_EXERCISE DIRECTIONS:_ Write down exactly the lines of the records below, beginning with the first and ending with the line that includes "in_first: [555, 534]".

_INFORMATION SUPPLIED:_
__________

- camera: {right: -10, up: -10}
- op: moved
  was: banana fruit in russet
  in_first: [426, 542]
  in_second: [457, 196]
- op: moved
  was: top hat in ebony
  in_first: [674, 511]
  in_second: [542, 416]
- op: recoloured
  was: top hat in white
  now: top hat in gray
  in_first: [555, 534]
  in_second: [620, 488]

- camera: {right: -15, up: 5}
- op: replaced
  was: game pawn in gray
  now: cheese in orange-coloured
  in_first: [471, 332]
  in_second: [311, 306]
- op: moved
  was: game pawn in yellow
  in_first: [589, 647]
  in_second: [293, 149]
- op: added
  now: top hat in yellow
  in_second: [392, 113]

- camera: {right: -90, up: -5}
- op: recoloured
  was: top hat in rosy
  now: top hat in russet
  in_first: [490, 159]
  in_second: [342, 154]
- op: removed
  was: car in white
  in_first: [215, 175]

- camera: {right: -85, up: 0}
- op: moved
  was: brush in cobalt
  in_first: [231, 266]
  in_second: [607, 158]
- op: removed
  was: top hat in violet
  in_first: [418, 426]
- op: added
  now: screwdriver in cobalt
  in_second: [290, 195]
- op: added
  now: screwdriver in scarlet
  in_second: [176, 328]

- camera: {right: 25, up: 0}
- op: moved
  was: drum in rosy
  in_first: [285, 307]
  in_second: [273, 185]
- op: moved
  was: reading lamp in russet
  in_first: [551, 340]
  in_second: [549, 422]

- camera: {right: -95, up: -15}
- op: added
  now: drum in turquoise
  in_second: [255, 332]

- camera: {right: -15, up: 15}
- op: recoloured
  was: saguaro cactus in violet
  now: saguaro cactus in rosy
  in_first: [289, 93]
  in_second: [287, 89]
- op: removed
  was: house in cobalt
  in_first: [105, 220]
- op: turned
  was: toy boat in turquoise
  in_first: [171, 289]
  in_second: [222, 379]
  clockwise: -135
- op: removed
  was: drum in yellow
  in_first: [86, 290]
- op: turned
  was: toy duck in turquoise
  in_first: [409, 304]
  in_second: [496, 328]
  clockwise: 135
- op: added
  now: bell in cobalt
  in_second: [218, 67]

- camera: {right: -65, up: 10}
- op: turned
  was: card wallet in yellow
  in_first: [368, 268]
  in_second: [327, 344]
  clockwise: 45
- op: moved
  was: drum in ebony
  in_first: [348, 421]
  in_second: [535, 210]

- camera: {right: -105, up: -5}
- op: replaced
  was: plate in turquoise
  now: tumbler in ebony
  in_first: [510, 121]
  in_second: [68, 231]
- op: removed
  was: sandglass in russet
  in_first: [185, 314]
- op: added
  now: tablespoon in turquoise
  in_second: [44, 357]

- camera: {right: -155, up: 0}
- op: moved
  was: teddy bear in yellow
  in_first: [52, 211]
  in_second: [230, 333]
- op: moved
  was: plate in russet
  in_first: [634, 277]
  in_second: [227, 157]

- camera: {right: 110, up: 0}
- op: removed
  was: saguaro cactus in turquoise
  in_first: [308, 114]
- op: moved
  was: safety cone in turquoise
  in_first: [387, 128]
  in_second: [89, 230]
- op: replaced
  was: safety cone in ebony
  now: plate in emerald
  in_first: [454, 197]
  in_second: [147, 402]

__________

_RESULT BELOW:_
- camera: {right: -10, up: -10}
- op: moved
  was: banana fruit in russet
  in_first: [426, 542]
  in_second: [457, 196]
- op: moved
  was: top hat in ebony
  in_first: [674, 511]
  in_second: [542, 416]
- op: recoloured
  was: top hat in white
  now: top hat in gray
  in_first: [555, 534]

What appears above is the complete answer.